What needs to be done ▸
For the data below, retype word for word the lines from the one containing "none -> lime brick G2:G5 level 1" through the one containing "white brick F8:F9"; drop the pictures.

⁂

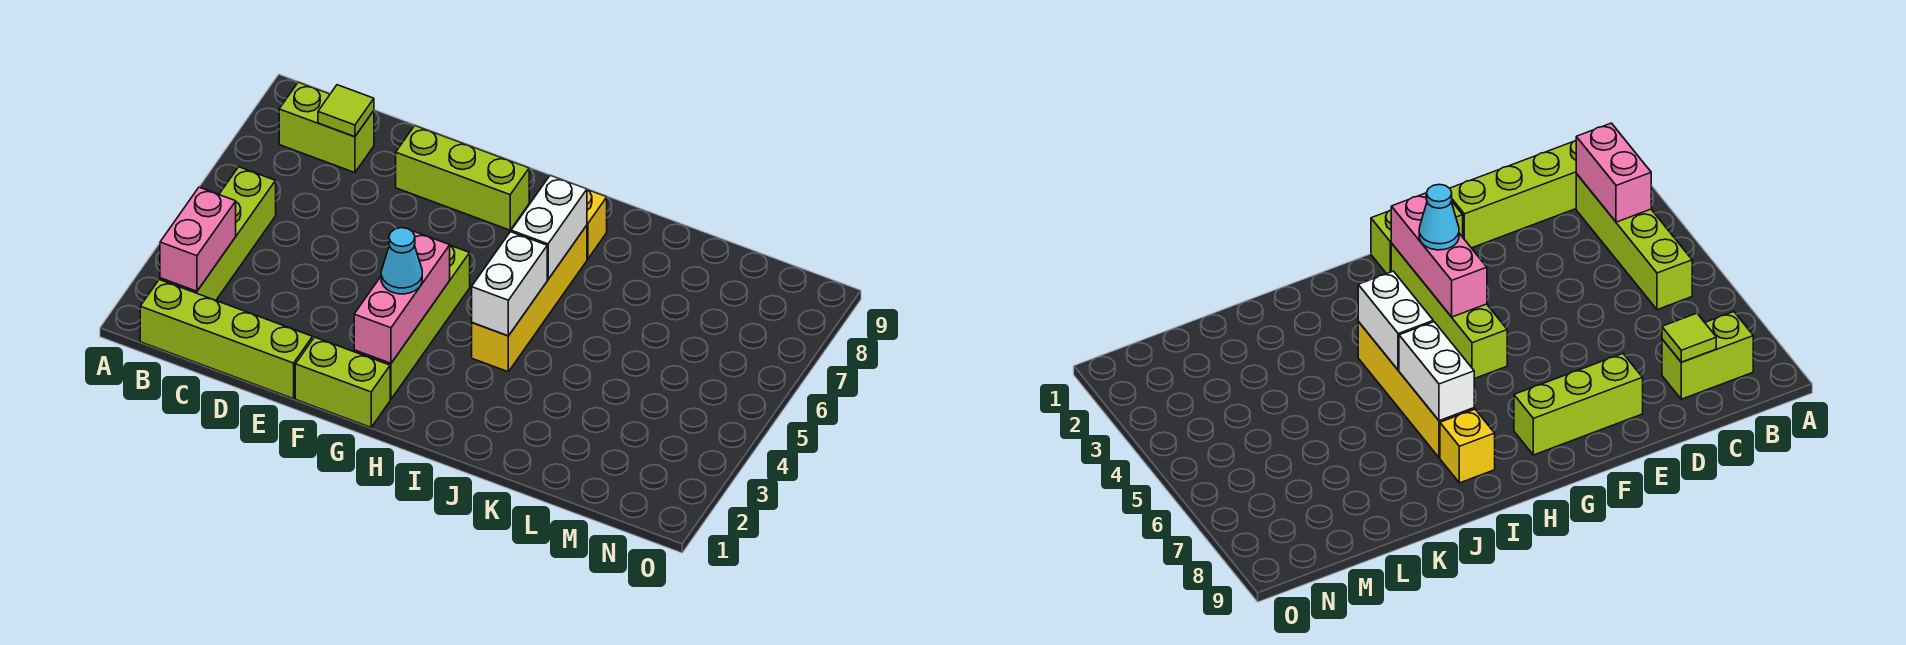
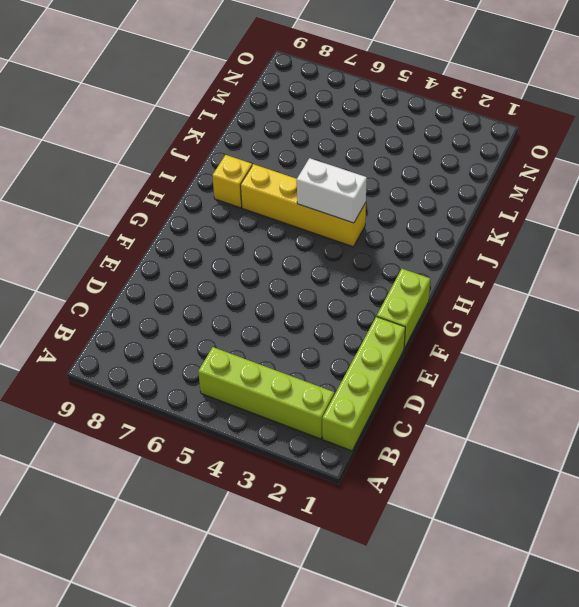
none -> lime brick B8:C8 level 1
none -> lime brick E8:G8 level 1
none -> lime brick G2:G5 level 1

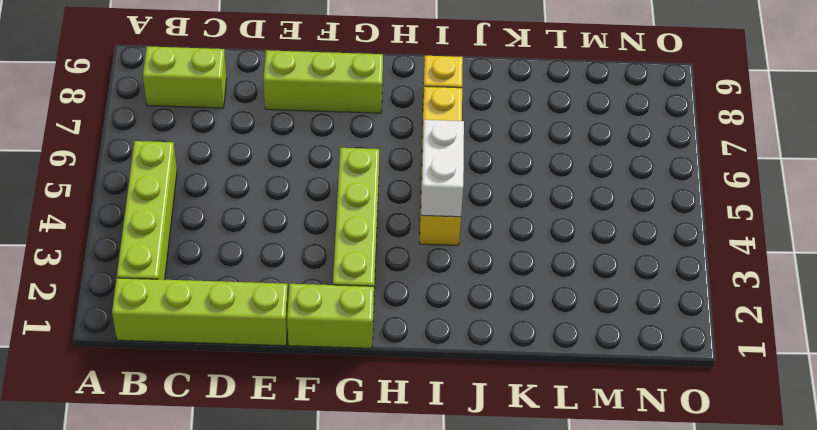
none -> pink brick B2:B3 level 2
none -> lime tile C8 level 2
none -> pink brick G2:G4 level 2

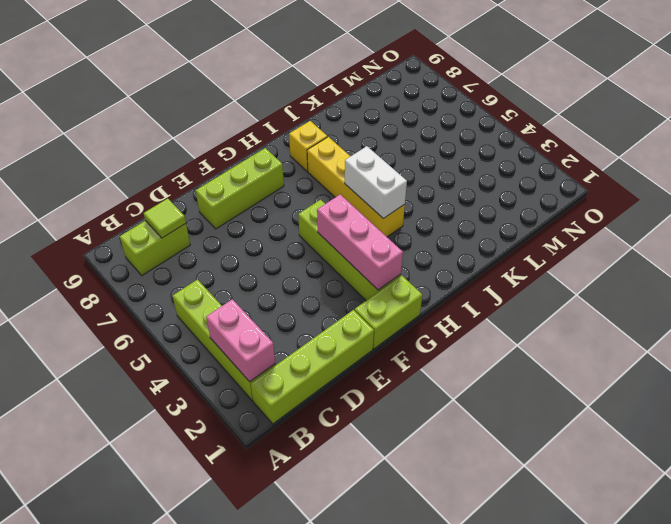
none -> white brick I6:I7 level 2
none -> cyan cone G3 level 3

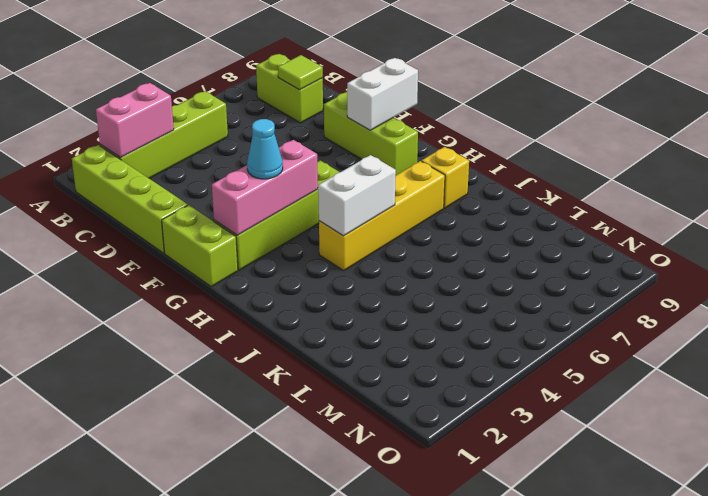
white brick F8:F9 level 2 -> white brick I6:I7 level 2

⁂

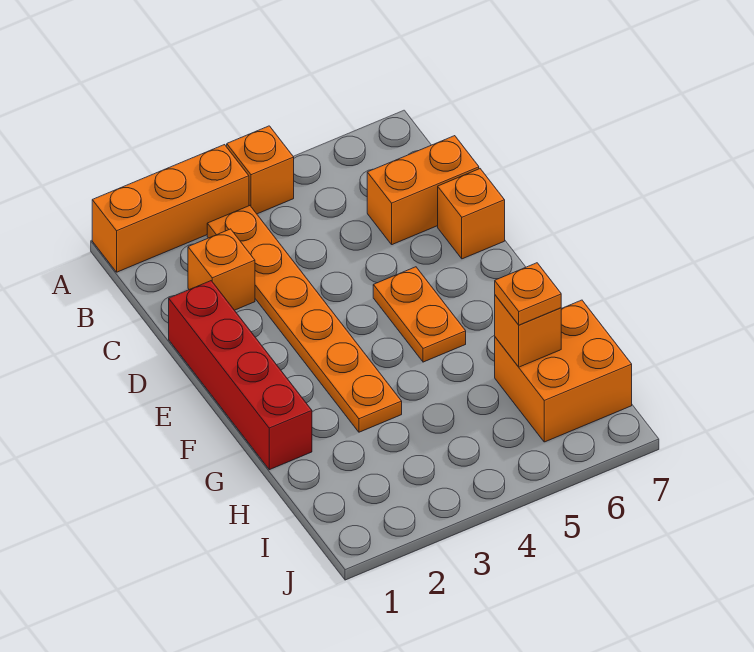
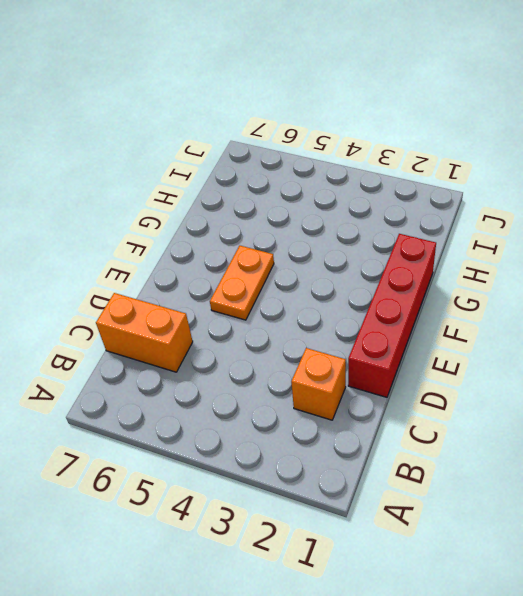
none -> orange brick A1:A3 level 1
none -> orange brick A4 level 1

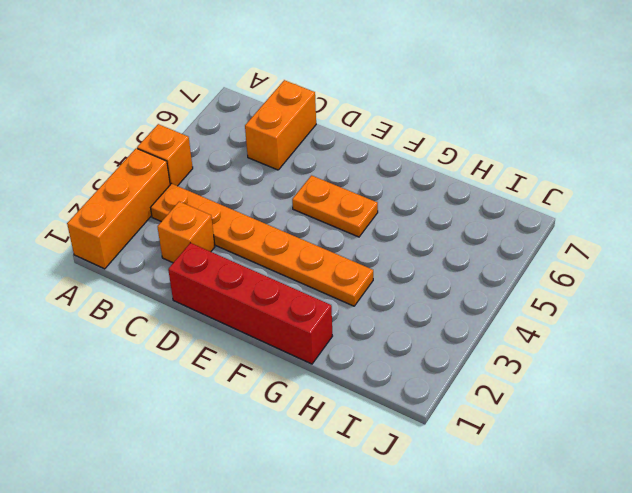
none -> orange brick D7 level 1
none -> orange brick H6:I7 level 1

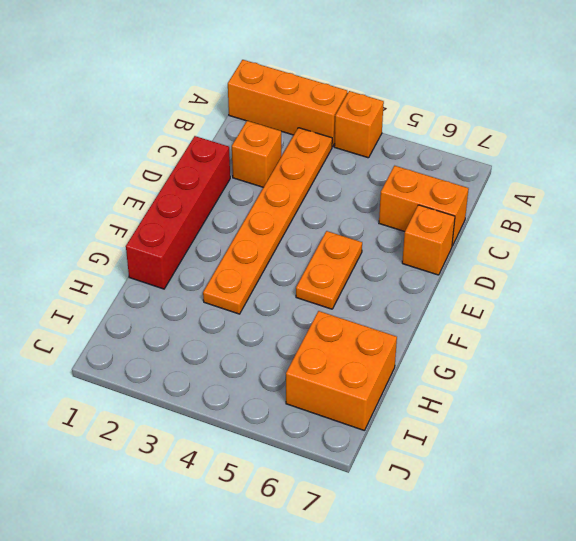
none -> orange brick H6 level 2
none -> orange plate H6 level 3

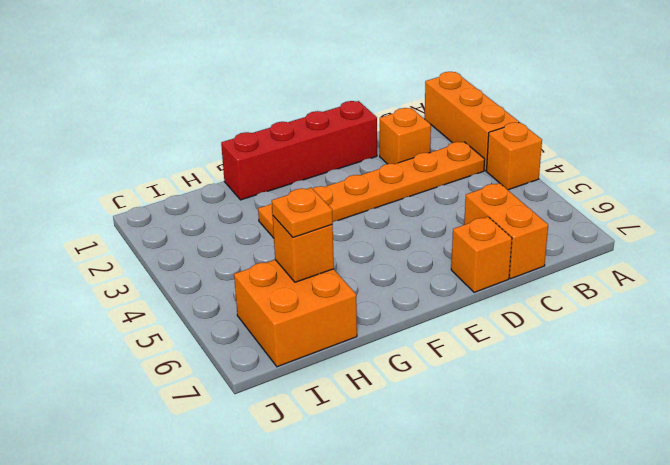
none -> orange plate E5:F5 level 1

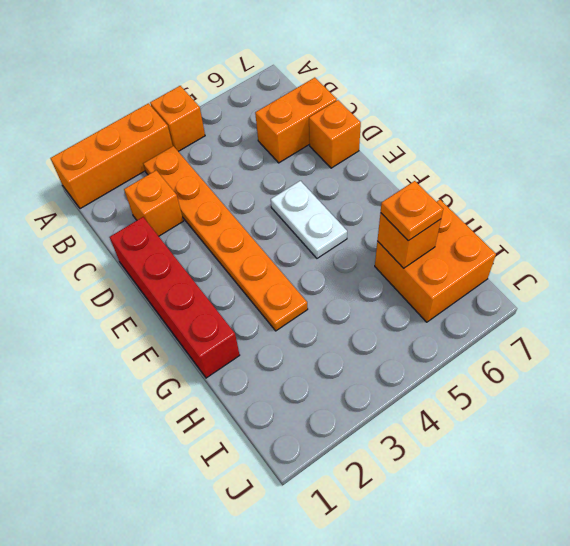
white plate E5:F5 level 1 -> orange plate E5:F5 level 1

⁂

Answer below ▸
none -> lime brick G2:G5 level 1

none -> pink brick B2:B3 level 2
none -> lime tile C8 level 2
none -> pink brick G2:G4 level 2

none -> white brick I6:I7 level 2
none -> cyan cone G3 level 3

white brick F8:F9 level 2 -> white brick I6:I7 level 2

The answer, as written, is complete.